*** Begin section ***
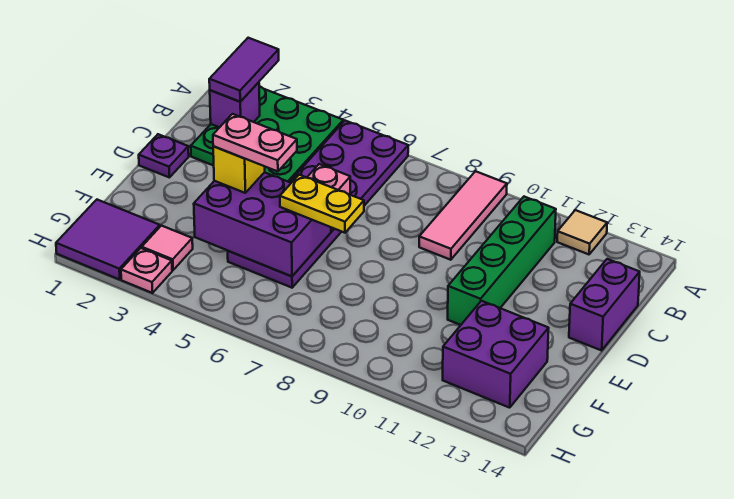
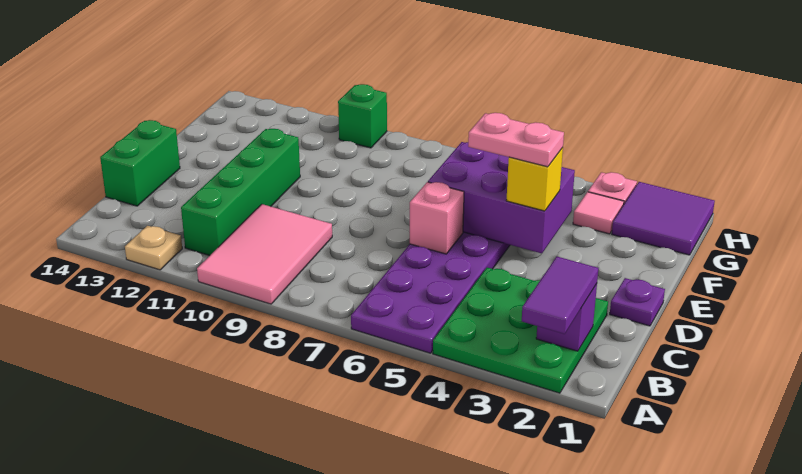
pink tile A9:C9 level 1 -> pink tile A9:C10 level 1
tan tile A12 level 1 -> tan plate A12 level 1
purple brick C14:D14 level 1 -> green brick C14:D14 level 1
yellow plate E6:E7 level 3 -> none
purple brick F12:G13 level 1 -> none
none -> green brick H10 level 1

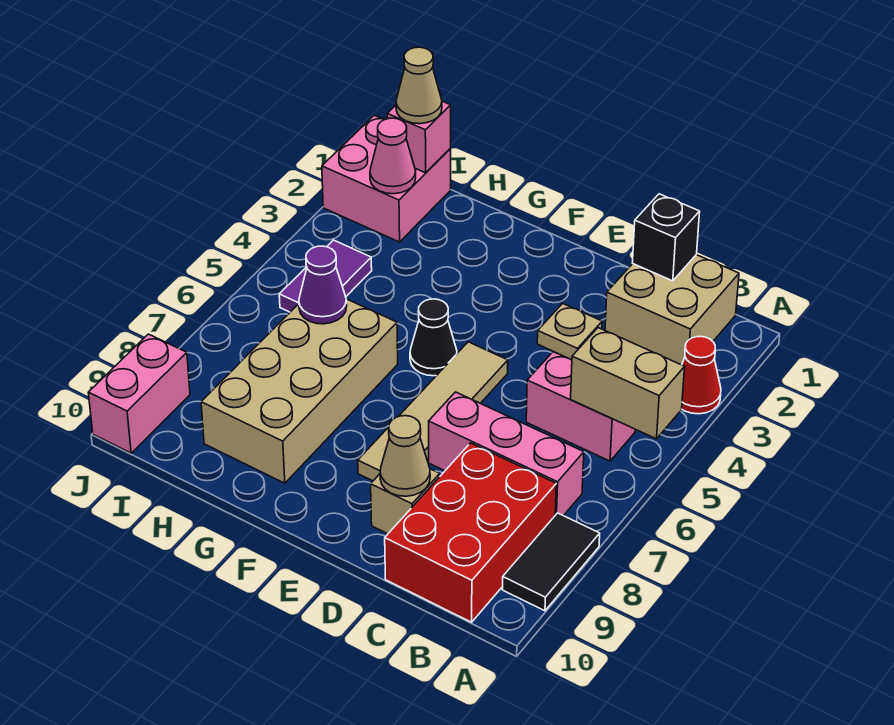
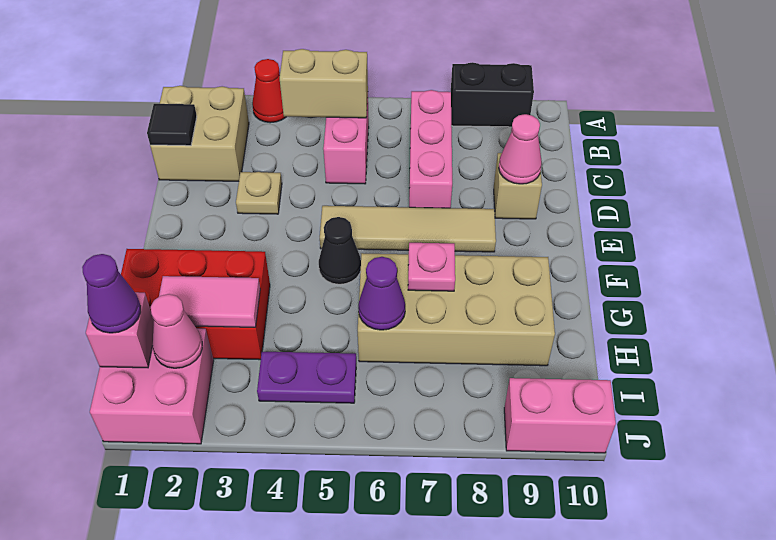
tan brick A5:B5 level 2 -> tan brick B4:B5 level 2
black tile A8:A9 level 1 -> black brick A8:A9 level 1
red brick B8:C10 level 1 -> red brick G1:H3 level 1
black brick C1 level 2 -> black tile C1 level 2
tan cone D9 level 2 -> pink cone D9 level 2
none -> pink plate G7 level 2
none -> pink tile H2:H3 level 2
tan cone I1 level 3 -> purple cone I1 level 3
purple tile I4:I5 level 1 -> purple plate I4:I5 level 1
*** End section ***
Required action: The material above should be repeated word for word, with every picture omitted.

Your response:
pink tile A9:C9 level 1 -> pink tile A9:C10 level 1
tan tile A12 level 1 -> tan plate A12 level 1
purple brick C14:D14 level 1 -> green brick C14:D14 level 1
yellow plate E6:E7 level 3 -> none
purple brick F12:G13 level 1 -> none
none -> green brick H10 level 1

tan brick A5:B5 level 2 -> tan brick B4:B5 level 2
black tile A8:A9 level 1 -> black brick A8:A9 level 1
red brick B8:C10 level 1 -> red brick G1:H3 level 1
black brick C1 level 2 -> black tile C1 level 2
tan cone D9 level 2 -> pink cone D9 level 2
none -> pink plate G7 level 2
none -> pink tile H2:H3 level 2
tan cone I1 level 3 -> purple cone I1 level 3
purple tile I4:I5 level 1 -> purple plate I4:I5 level 1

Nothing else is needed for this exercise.